* _Assignment_:
Print out each entry without alteration, and keep the pictures out.

* _Supplied records_:

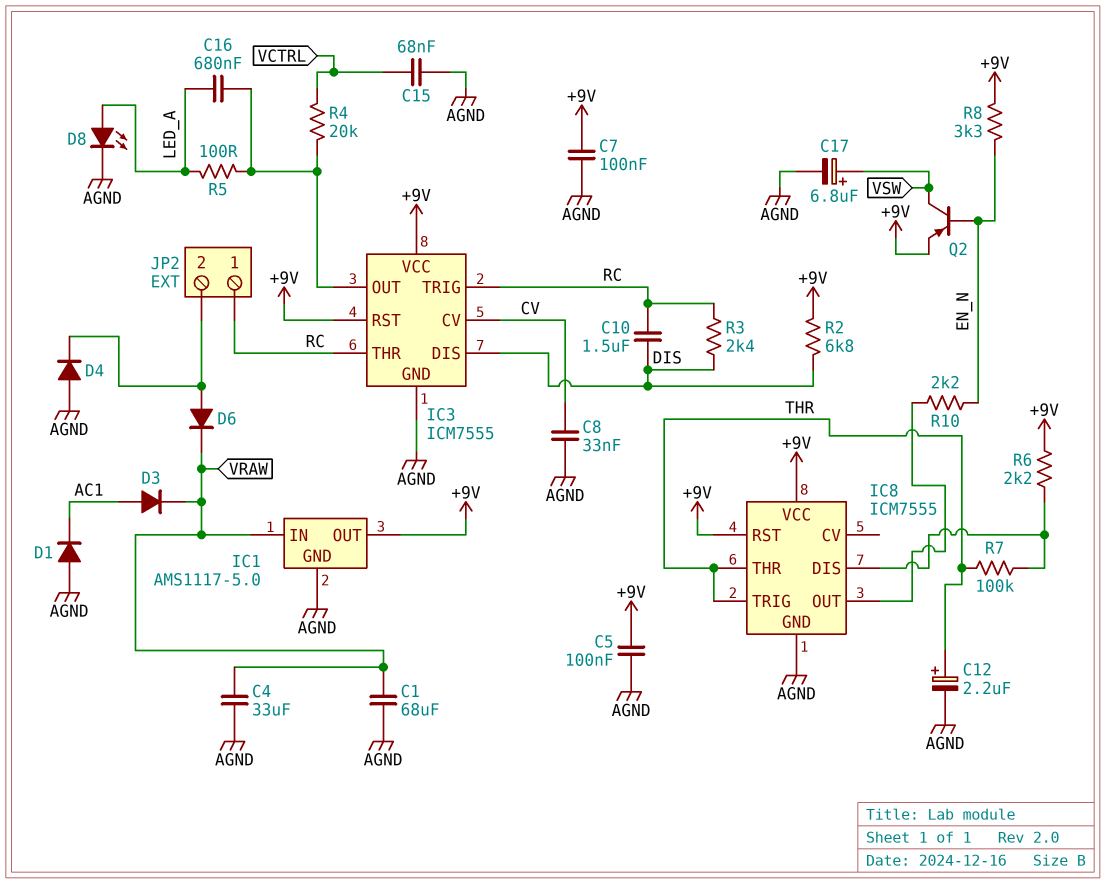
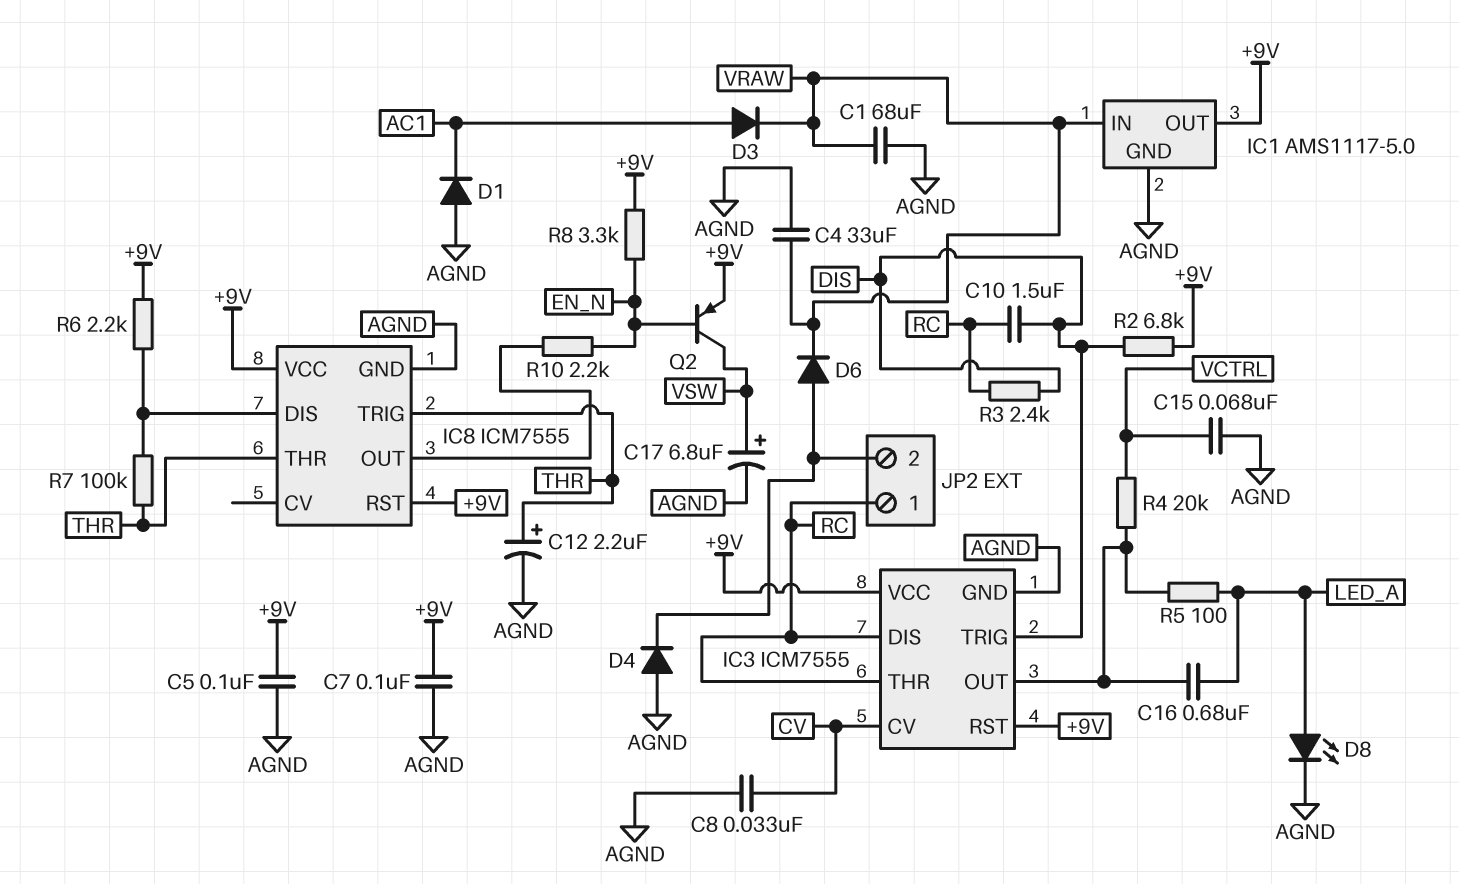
IC3 pin DIS: DIS -> RC
IC3 pin TRIG: RC -> DIS

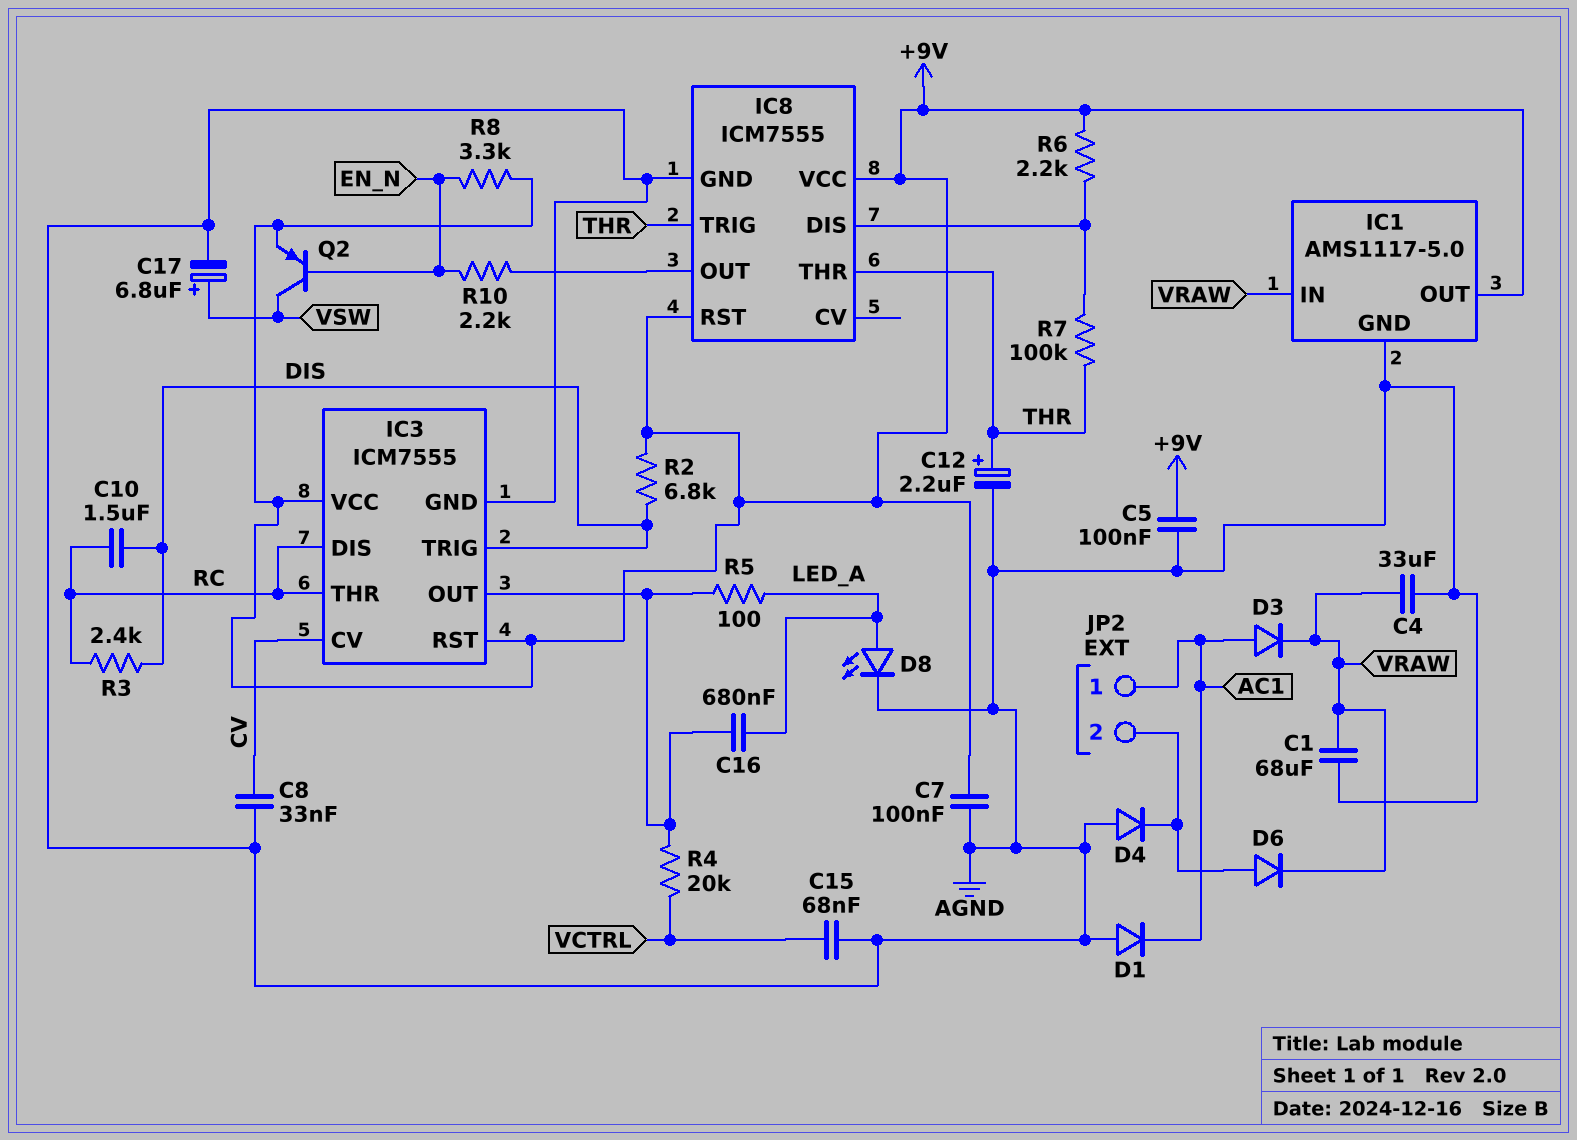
JP2 pin 1: RC -> AC1

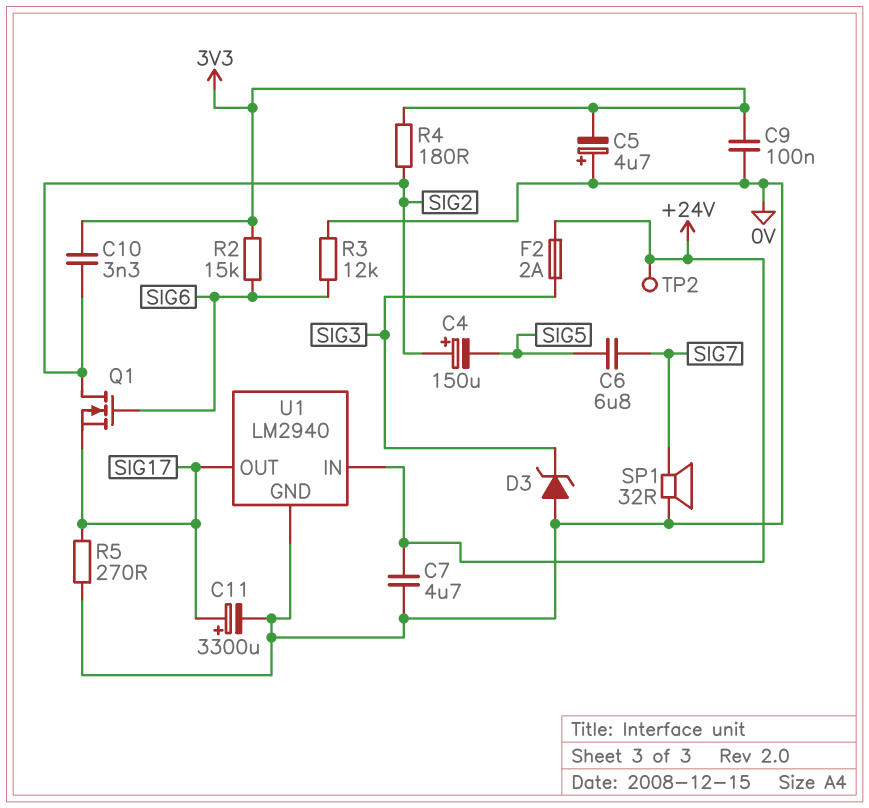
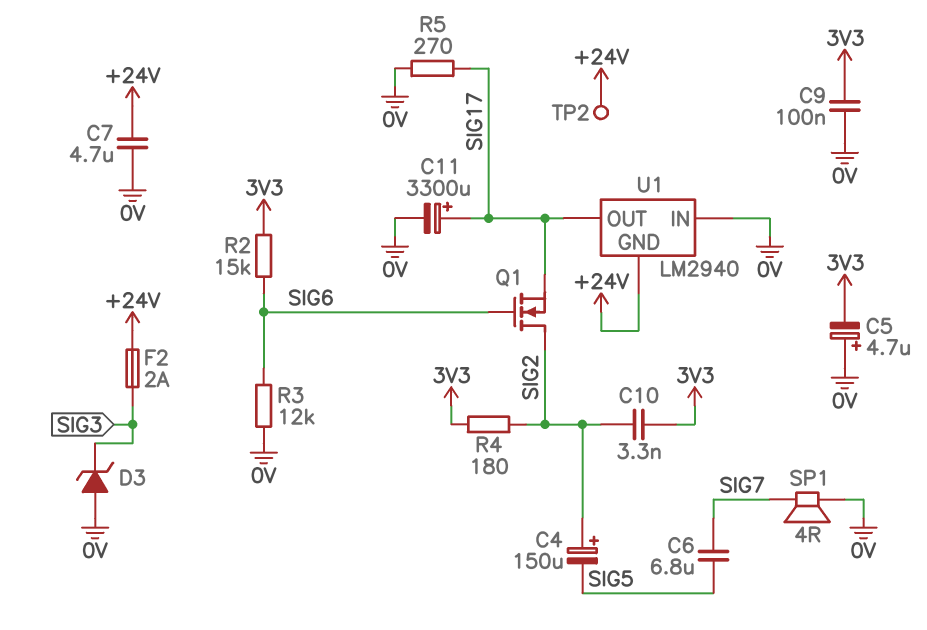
SP1: speaker 32R (0V, SIG7) -> speaker 4R (0V, SIG7)
U1 pin GND: 0V -> +24V
U1 pin IN: +24V -> 0V

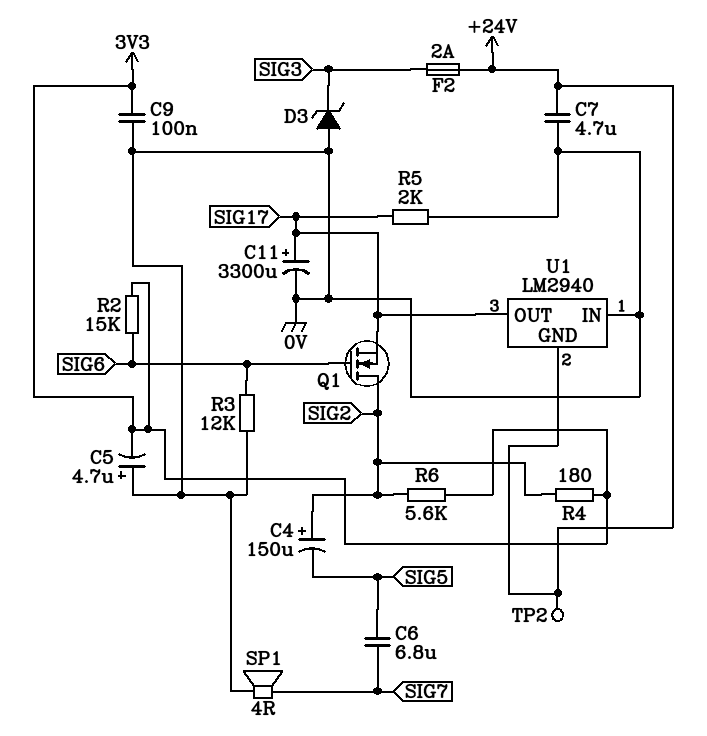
C10: 3.3nF (3V3, SIG2) -> none
R5: 270 (0V, SIG17) -> 2k (0V, SIG17)
R6: none -> 5.6k (3V3, SIG2)

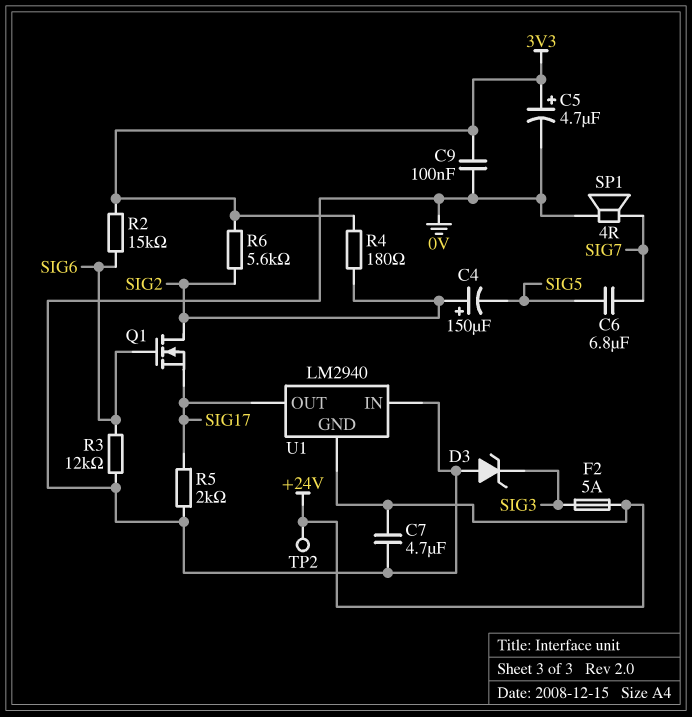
C5: 4.7uF (plus 0V, minus 3V3) -> 4.7uF (plus 3V3, minus 0V)
C11: 3300uF (plus SIG17, minus 0V) -> none
F2: 2A (+24V, SIG3) -> 5A (+24V, SIG3)

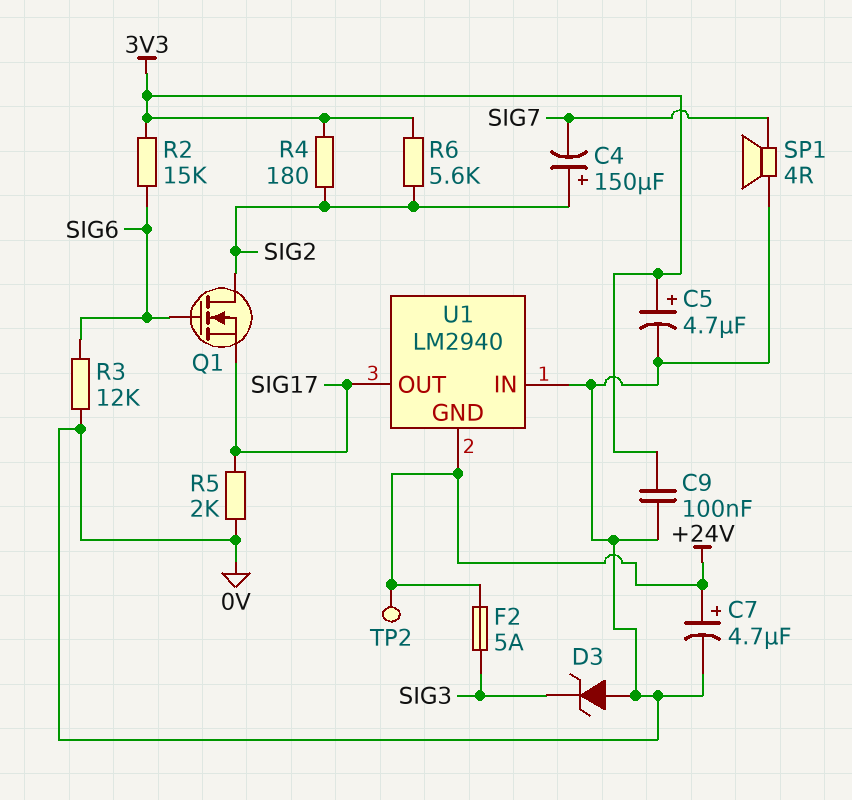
C4: 150uF (plus SIG2, minus SIG5) -> 150uF (plus SIG2, minus SIG7)
C6: 6.8uF (SIG5, SIG7) -> none
C7: 4.7uF (+24V, 0V) -> 4.7uF (plus +24V, minus 0V)

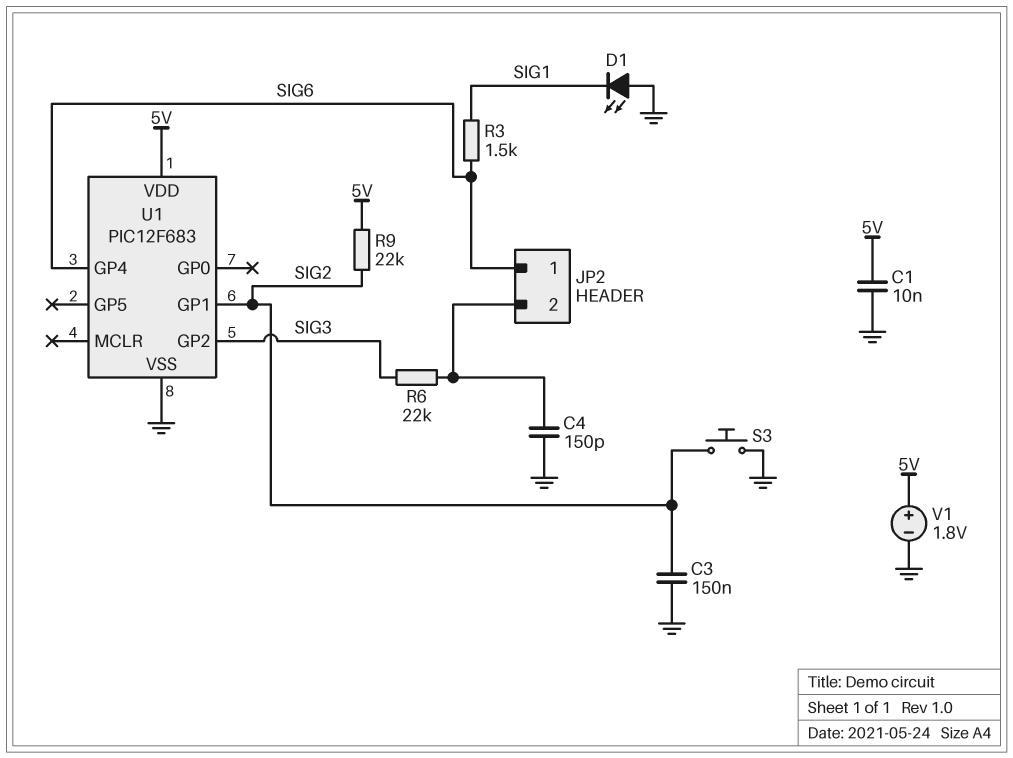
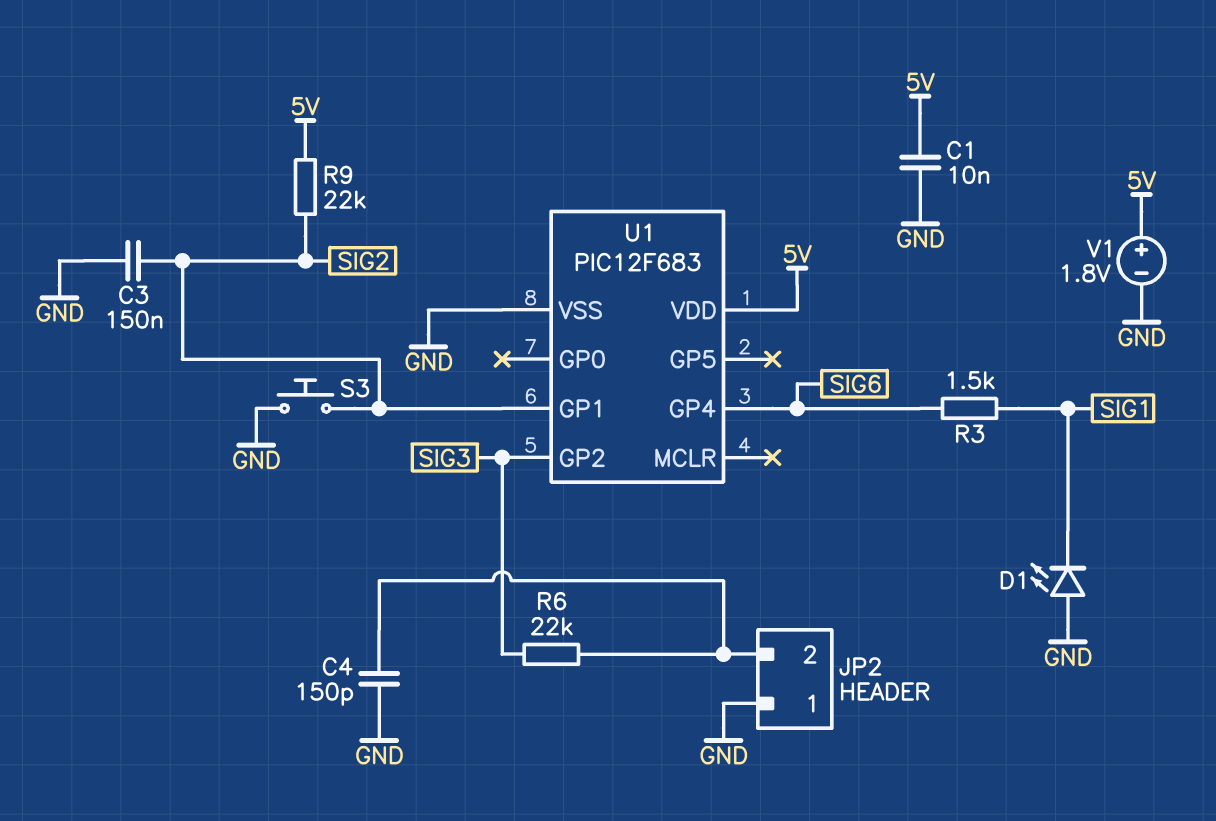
JP2 pin 1: SIG6 -> GND

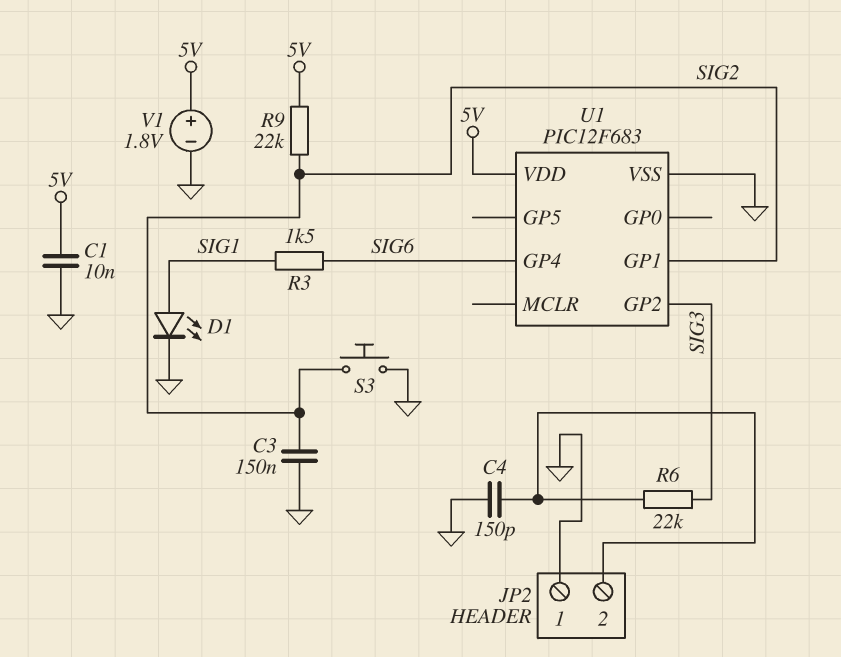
D1: LED (A GND, K SIG1) -> LED (A SIG1, K GND)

* _Task output_:
IC3 pin DIS: DIS -> RC
IC3 pin TRIG: RC -> DIS

JP2 pin 1: RC -> AC1

SP1: speaker 32R (0V, SIG7) -> speaker 4R (0V, SIG7)
U1 pin GND: 0V -> +24V
U1 pin IN: +24V -> 0V

C10: 3.3nF (3V3, SIG2) -> none
R5: 270 (0V, SIG17) -> 2k (0V, SIG17)
R6: none -> 5.6k (3V3, SIG2)

C5: 4.7uF (plus 0V, minus 3V3) -> 4.7uF (plus 3V3, minus 0V)
C11: 3300uF (plus SIG17, minus 0V) -> none
F2: 2A (+24V, SIG3) -> 5A (+24V, SIG3)

C4: 150uF (plus SIG2, minus SIG5) -> 150uF (plus SIG2, minus SIG7)
C6: 6.8uF (SIG5, SIG7) -> none
C7: 4.7uF (+24V, 0V) -> 4.7uF (plus +24V, minus 0V)

JP2 pin 1: SIG6 -> GND

D1: LED (A GND, K SIG1) -> LED (A SIG1, K GND)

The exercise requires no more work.